▶ REQUIRED WORK
The expected output is exactly the lines below, starting at the line with "none -> yellow brick C6 level 2" and ending at the line with "grey brick G7 level 2 -> none", both included; no other line belongs in it.

▶ SOURCE MATERIAL
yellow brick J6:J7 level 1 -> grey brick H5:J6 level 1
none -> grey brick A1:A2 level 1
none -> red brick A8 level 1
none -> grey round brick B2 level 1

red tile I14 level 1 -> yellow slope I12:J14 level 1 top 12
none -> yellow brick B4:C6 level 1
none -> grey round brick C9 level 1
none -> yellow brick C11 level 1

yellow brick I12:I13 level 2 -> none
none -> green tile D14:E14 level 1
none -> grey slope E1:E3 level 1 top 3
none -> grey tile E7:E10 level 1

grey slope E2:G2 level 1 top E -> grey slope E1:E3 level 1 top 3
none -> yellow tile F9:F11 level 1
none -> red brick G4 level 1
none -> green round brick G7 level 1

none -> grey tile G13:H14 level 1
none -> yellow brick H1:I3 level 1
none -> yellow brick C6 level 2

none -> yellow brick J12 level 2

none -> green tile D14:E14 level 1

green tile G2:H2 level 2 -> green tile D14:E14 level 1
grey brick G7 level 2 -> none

==

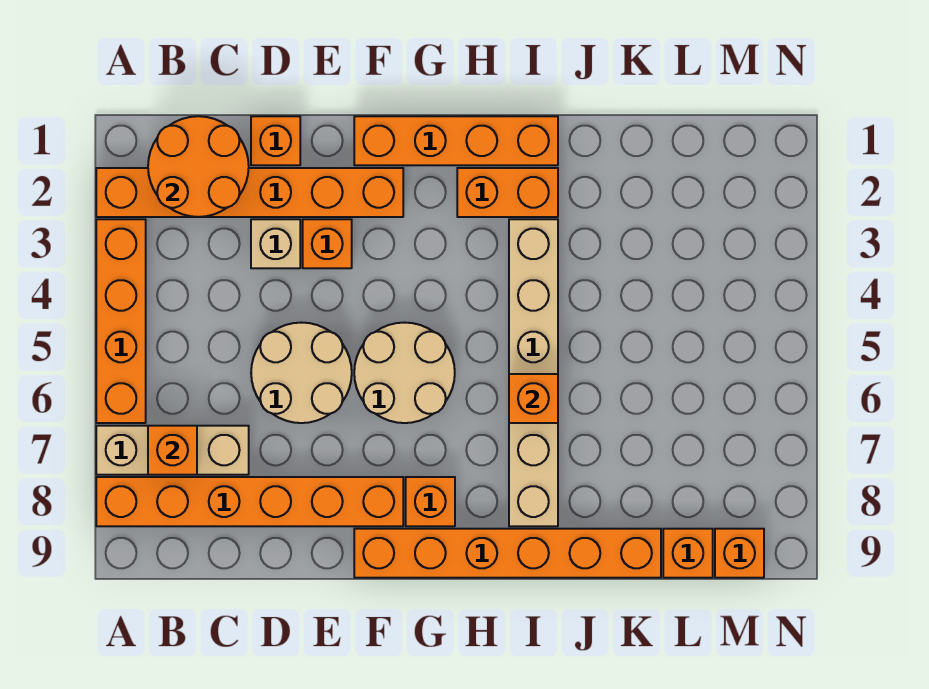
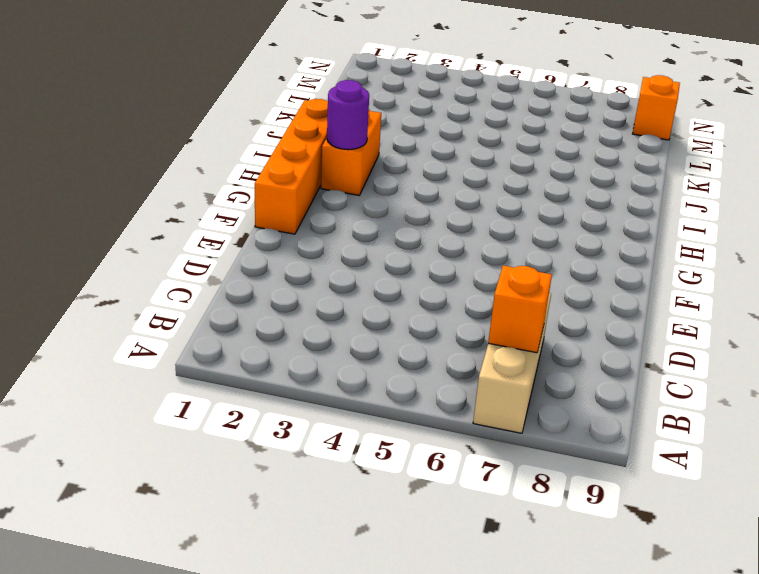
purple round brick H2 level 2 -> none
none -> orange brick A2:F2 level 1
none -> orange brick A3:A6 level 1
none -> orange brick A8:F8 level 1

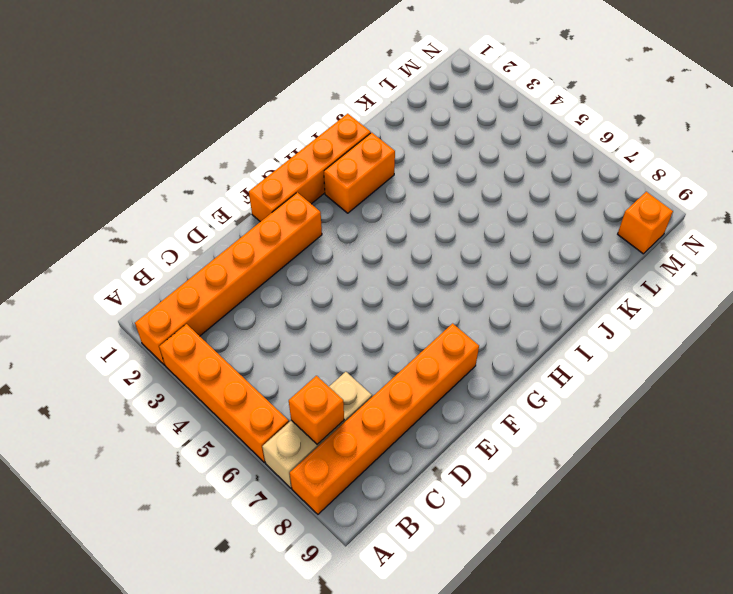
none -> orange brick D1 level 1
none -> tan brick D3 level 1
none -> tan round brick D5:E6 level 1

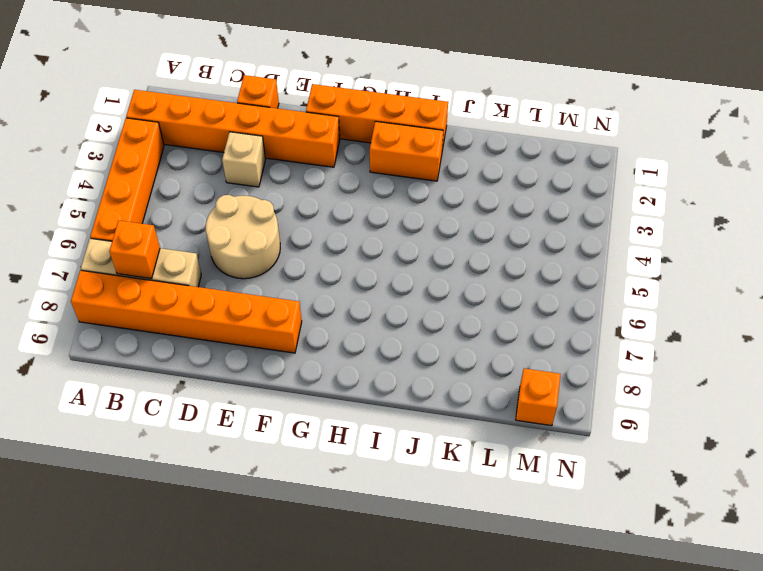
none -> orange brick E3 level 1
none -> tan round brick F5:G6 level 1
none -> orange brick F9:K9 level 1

--

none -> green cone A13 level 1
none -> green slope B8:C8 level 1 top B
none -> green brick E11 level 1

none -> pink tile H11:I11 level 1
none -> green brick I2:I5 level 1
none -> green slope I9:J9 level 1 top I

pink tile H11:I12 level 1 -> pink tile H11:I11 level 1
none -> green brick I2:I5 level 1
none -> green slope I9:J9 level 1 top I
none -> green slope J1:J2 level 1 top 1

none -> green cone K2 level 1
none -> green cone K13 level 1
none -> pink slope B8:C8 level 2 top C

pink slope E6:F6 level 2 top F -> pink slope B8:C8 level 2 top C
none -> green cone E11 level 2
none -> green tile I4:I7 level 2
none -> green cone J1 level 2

▶ RESULT FOR THIS TASK
none -> yellow brick C6 level 2

none -> yellow brick J12 level 2

none -> green tile D14:E14 level 1

green tile G2:H2 level 2 -> green tile D14:E14 level 1
grey brick G7 level 2 -> none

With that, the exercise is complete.